# Request
Count how many lines in the data below contain the string "kern", and reply with only that number.

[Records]

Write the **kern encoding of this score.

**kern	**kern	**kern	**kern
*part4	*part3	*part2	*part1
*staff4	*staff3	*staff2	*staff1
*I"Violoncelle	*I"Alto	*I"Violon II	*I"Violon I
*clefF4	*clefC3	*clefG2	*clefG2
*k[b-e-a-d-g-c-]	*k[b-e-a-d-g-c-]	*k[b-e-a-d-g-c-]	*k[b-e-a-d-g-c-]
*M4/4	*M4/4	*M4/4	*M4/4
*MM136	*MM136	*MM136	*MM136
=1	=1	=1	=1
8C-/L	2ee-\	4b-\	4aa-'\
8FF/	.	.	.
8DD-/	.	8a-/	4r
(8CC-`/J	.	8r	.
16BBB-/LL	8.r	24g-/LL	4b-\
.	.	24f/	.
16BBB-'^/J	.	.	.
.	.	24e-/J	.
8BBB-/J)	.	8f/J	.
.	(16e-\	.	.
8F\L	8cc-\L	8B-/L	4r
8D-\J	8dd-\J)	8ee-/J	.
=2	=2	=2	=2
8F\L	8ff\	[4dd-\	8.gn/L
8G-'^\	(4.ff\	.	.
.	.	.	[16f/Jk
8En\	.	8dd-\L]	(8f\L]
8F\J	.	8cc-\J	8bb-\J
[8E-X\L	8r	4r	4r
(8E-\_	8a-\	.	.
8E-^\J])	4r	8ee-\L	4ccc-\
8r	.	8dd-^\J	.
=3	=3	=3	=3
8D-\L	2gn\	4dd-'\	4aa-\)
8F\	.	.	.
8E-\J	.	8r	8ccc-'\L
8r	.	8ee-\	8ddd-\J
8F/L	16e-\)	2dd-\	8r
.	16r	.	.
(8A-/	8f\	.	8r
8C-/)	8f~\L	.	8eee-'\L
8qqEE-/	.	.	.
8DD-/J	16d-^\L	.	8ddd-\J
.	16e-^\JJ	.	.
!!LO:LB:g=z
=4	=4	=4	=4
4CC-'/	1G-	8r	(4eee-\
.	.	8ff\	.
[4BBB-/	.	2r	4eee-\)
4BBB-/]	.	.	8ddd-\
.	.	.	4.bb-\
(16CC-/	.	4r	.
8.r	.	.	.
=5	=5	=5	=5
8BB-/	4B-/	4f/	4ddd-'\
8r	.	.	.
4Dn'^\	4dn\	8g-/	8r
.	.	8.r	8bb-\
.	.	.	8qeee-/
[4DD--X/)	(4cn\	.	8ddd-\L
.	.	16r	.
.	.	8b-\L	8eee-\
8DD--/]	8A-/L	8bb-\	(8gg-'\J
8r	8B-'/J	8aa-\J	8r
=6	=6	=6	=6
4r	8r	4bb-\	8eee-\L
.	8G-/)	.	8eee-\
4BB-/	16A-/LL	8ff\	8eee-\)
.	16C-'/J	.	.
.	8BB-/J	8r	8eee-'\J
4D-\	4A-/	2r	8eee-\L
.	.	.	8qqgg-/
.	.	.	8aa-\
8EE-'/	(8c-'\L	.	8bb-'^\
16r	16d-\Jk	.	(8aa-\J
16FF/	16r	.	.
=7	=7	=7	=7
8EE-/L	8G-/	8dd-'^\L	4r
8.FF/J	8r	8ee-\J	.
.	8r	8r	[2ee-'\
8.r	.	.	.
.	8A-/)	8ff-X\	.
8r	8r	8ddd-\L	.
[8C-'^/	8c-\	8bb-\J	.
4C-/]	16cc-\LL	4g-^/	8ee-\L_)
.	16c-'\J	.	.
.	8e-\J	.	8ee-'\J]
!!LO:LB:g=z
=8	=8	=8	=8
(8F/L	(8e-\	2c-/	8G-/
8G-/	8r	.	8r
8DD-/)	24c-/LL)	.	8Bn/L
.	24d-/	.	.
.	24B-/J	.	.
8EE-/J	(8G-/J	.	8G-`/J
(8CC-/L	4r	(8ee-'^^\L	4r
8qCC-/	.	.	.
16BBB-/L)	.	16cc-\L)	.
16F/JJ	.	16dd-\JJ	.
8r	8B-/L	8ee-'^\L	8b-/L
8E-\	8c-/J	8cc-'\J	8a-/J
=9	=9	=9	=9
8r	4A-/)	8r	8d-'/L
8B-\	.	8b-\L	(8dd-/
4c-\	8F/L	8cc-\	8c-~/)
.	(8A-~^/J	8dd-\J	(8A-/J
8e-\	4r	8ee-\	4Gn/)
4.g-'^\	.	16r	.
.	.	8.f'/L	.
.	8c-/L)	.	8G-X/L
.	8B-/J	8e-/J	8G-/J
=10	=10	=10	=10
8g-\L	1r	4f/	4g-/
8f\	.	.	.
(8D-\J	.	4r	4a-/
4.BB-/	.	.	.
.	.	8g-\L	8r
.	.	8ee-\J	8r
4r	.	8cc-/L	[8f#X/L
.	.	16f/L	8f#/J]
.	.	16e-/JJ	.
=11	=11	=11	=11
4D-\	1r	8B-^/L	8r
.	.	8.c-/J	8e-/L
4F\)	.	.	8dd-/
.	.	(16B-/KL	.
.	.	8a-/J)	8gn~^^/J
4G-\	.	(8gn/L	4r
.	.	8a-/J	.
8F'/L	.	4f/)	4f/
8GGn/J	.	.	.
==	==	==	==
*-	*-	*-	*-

# The response
2